Exercise instructions:
Please look for the string "none" below and report every line in which it occurs.

Collection entries:

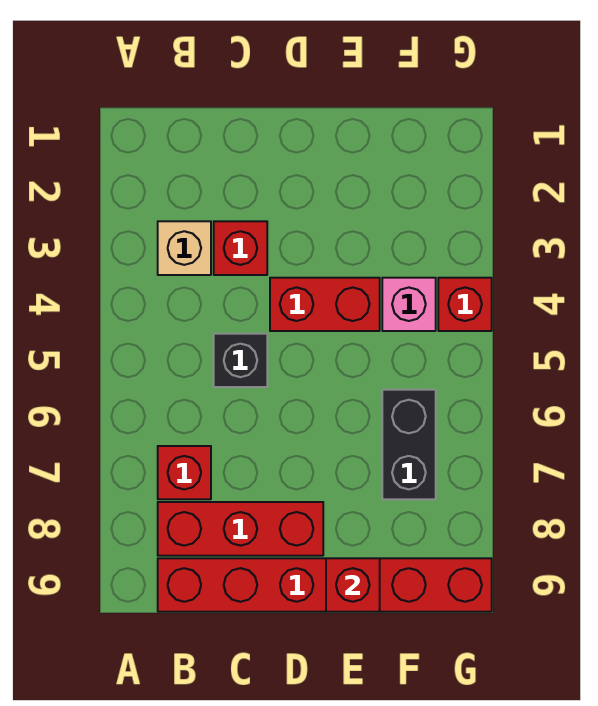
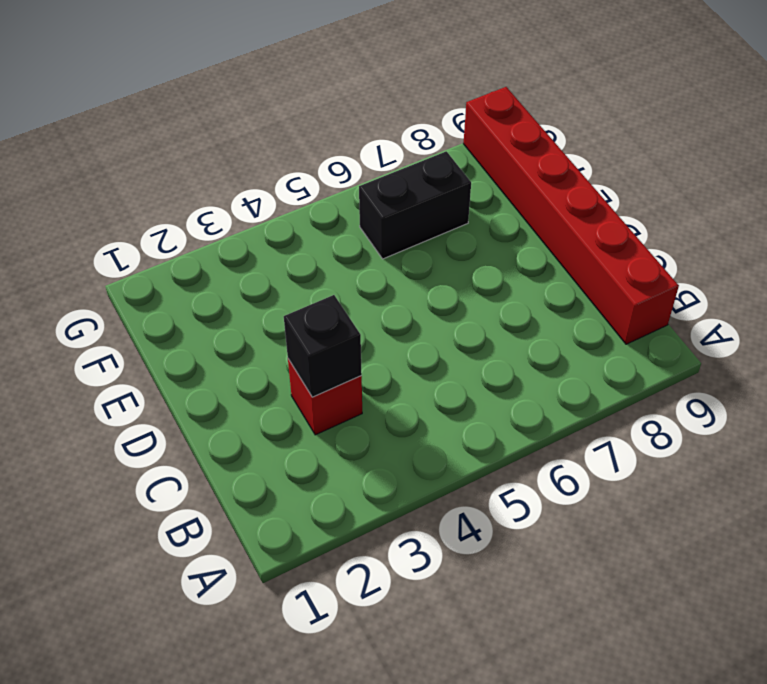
black brick C3 level 2 -> black brick C5 level 1
none -> tan brick B3 level 1
none -> red brick B7 level 1

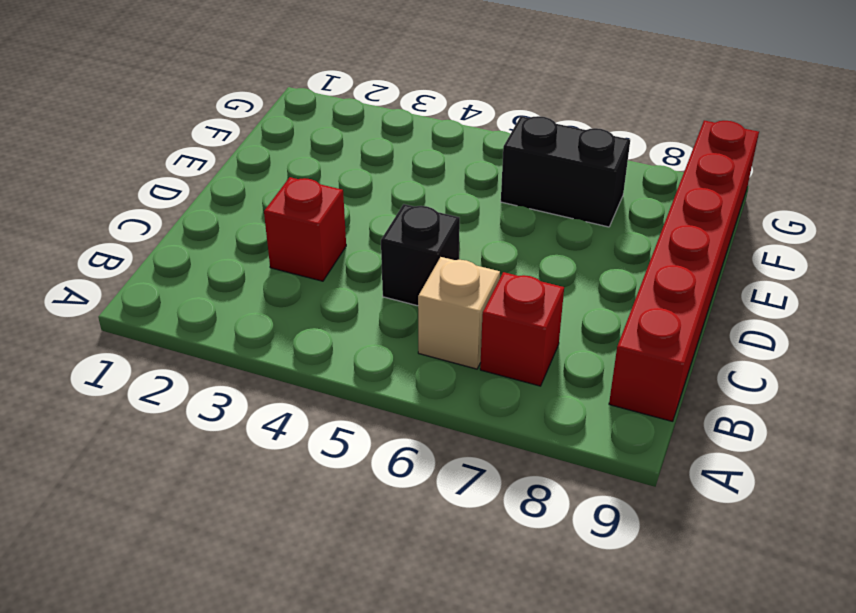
tan brick B6 level 1 -> tan brick B3 level 1
none -> red brick B8:D8 level 1
none -> red brick D4:E4 level 1

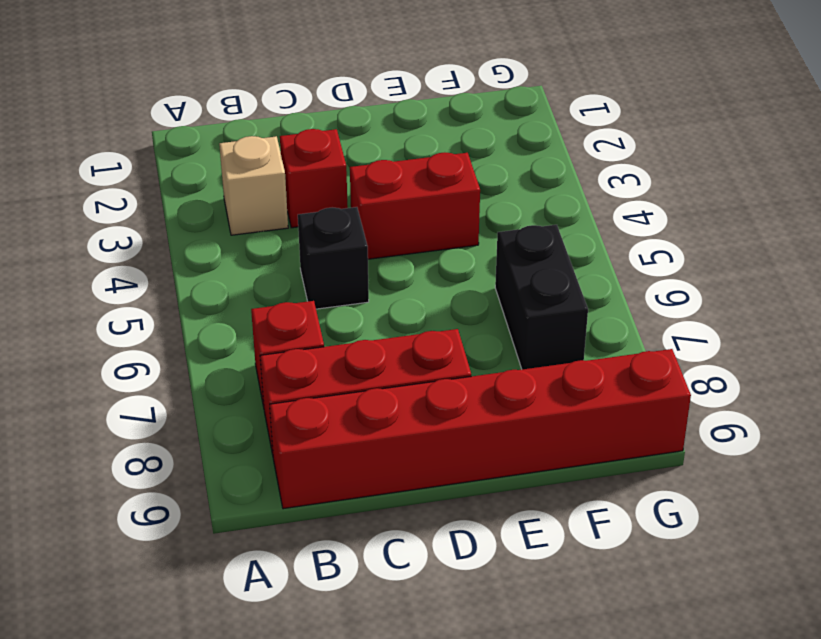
none -> pink brick F4 level 1
none -> red brick G4 level 1

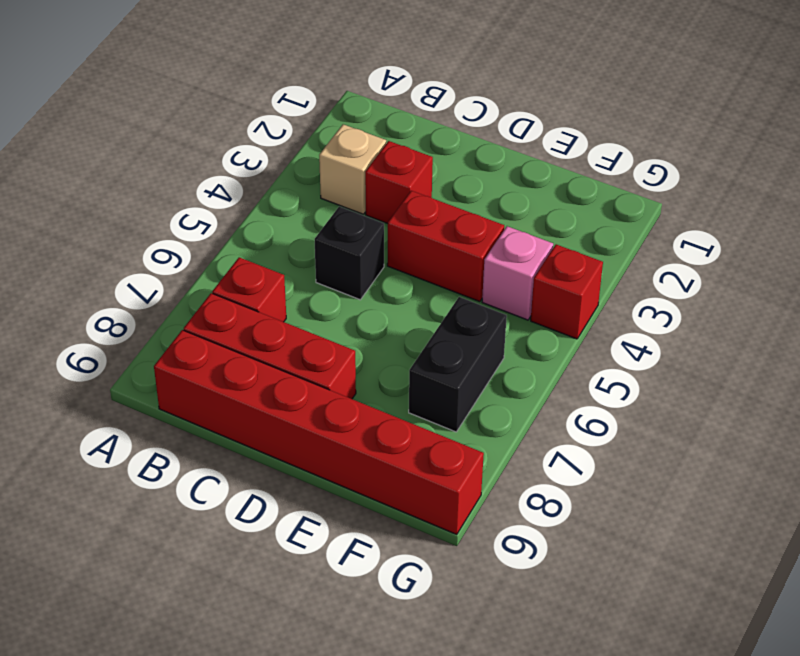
none -> red brick E9 level 2

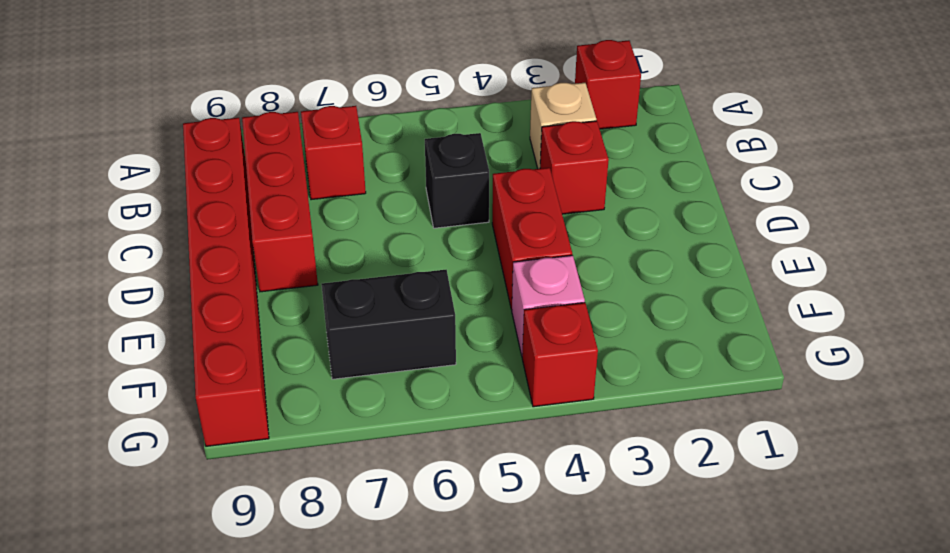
red brick A2 level 1 -> red brick E9 level 2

Result below:
none -> tan brick B3 level 1
none -> red brick B7 level 1
none -> red brick B8:D8 level 1
none -> red brick D4:E4 level 1
none -> pink brick F4 level 1
none -> red brick G4 level 1
none -> red brick E9 level 2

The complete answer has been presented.